● Action item
What you return must match the records below character for character, except that no picture appears.

● Stored data

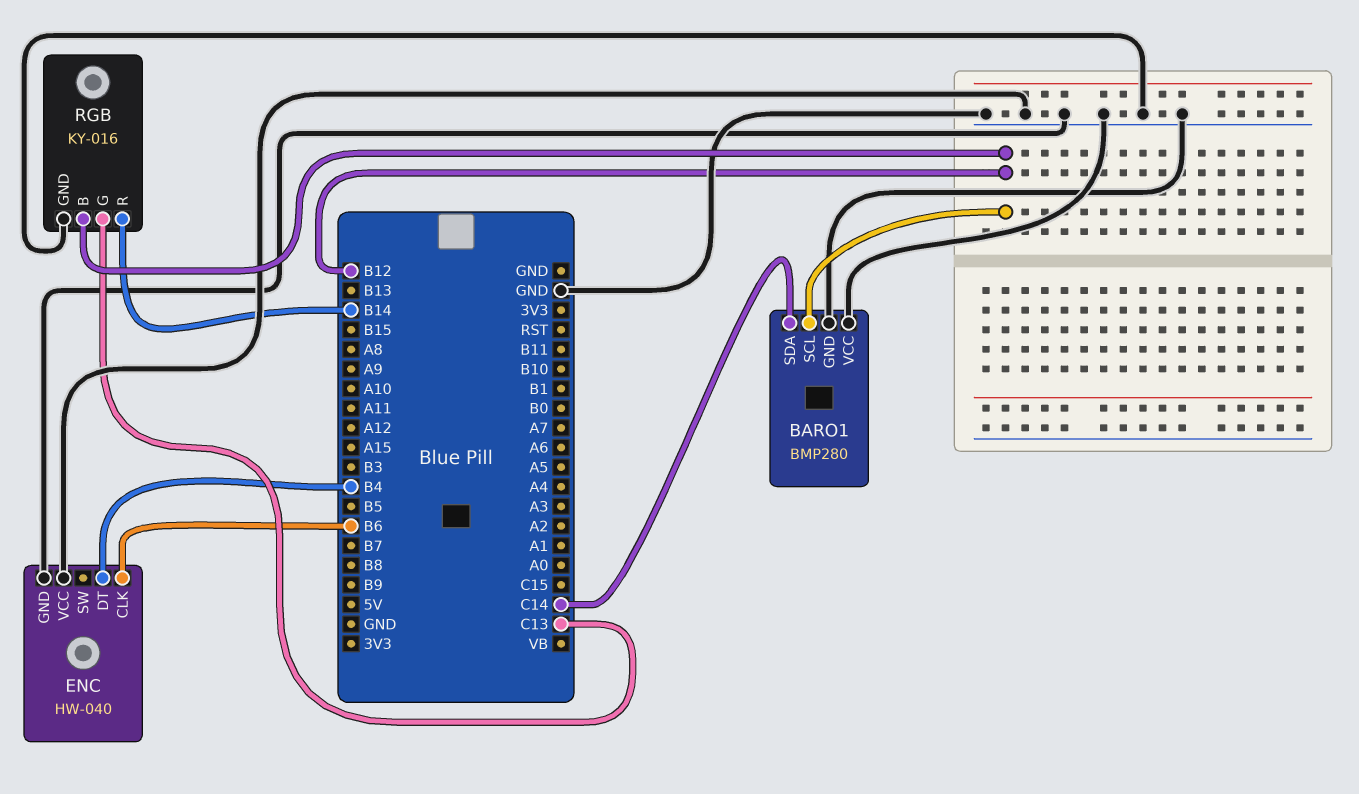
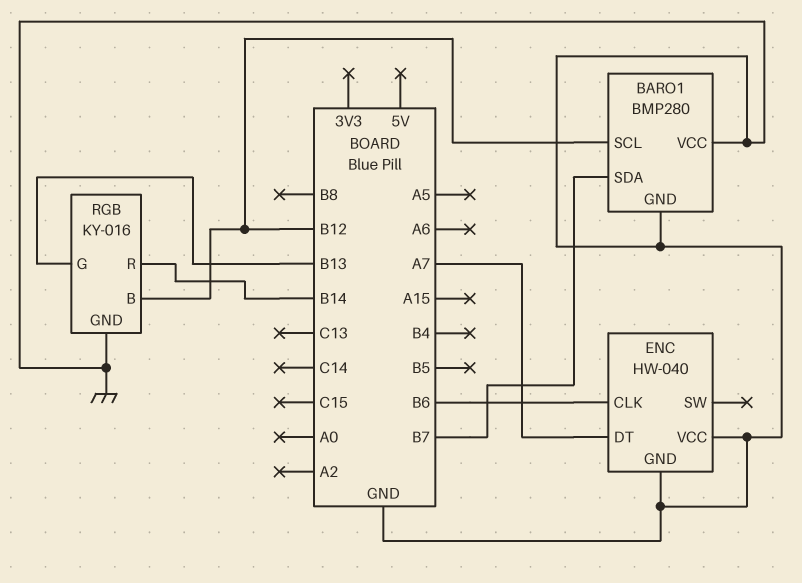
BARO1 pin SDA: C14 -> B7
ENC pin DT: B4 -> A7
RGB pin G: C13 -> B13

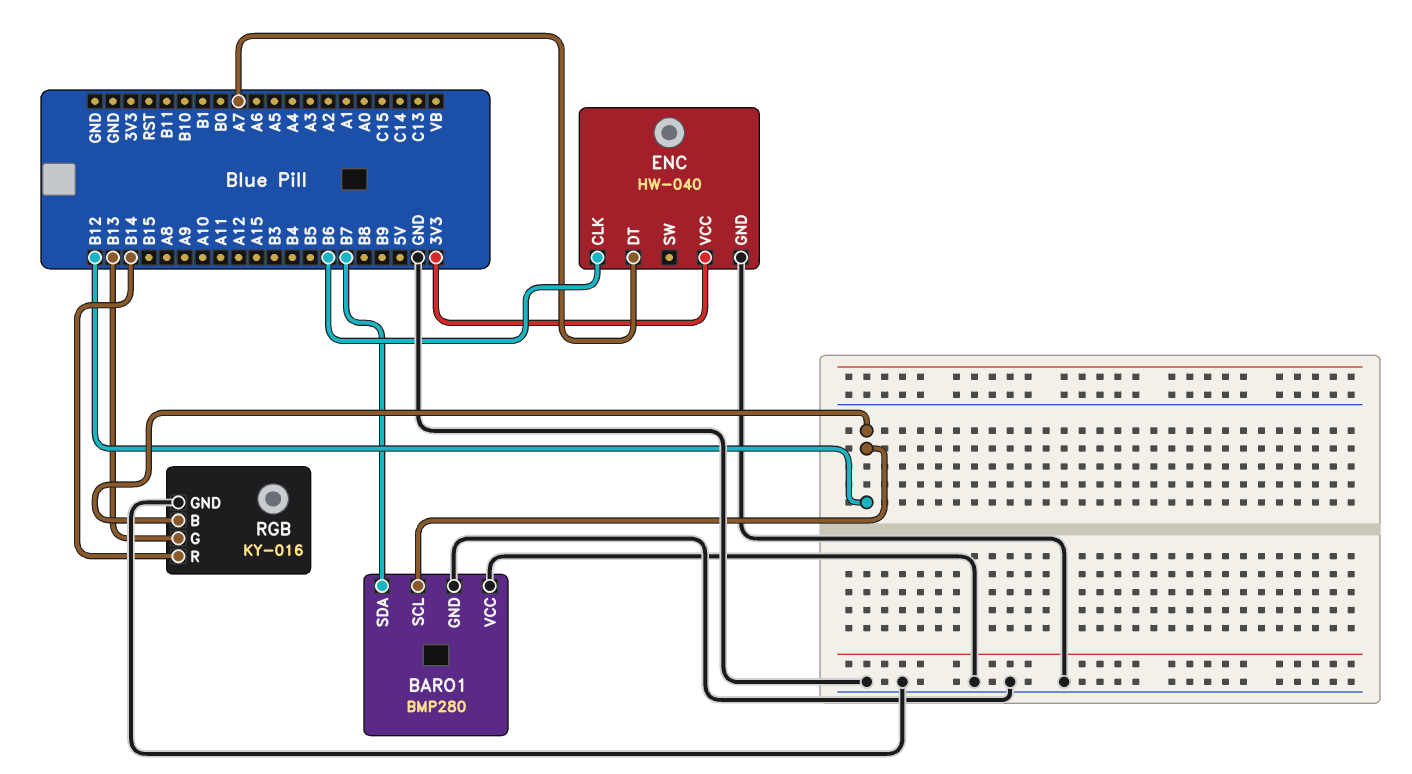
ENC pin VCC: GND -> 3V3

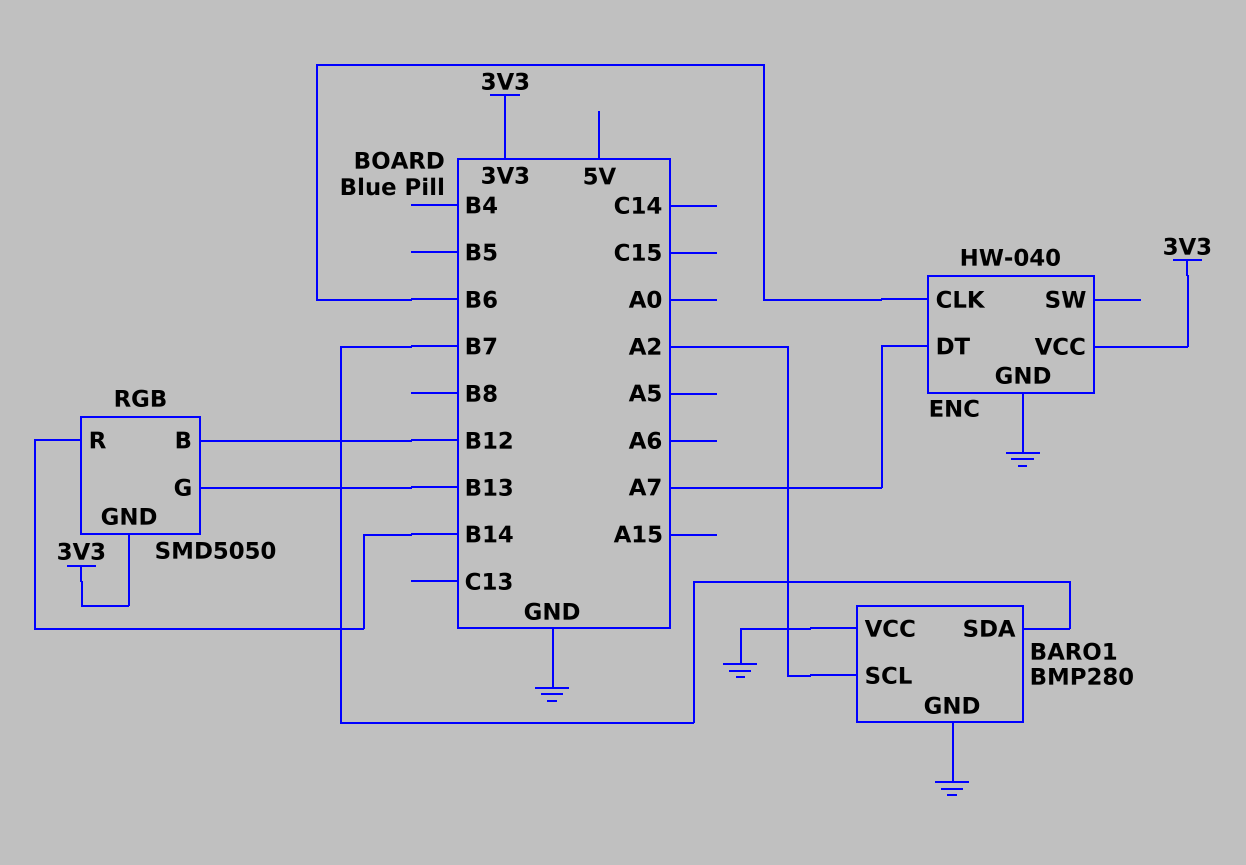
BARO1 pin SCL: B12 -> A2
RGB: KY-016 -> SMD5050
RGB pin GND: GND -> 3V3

● Answer below
BARO1 pin SDA: C14 -> B7
ENC pin DT: B4 -> A7
RGB pin G: C13 -> B13

ENC pin VCC: GND -> 3V3

BARO1 pin SCL: B12 -> A2
RGB: KY-016 -> SMD5050
RGB pin GND: GND -> 3V3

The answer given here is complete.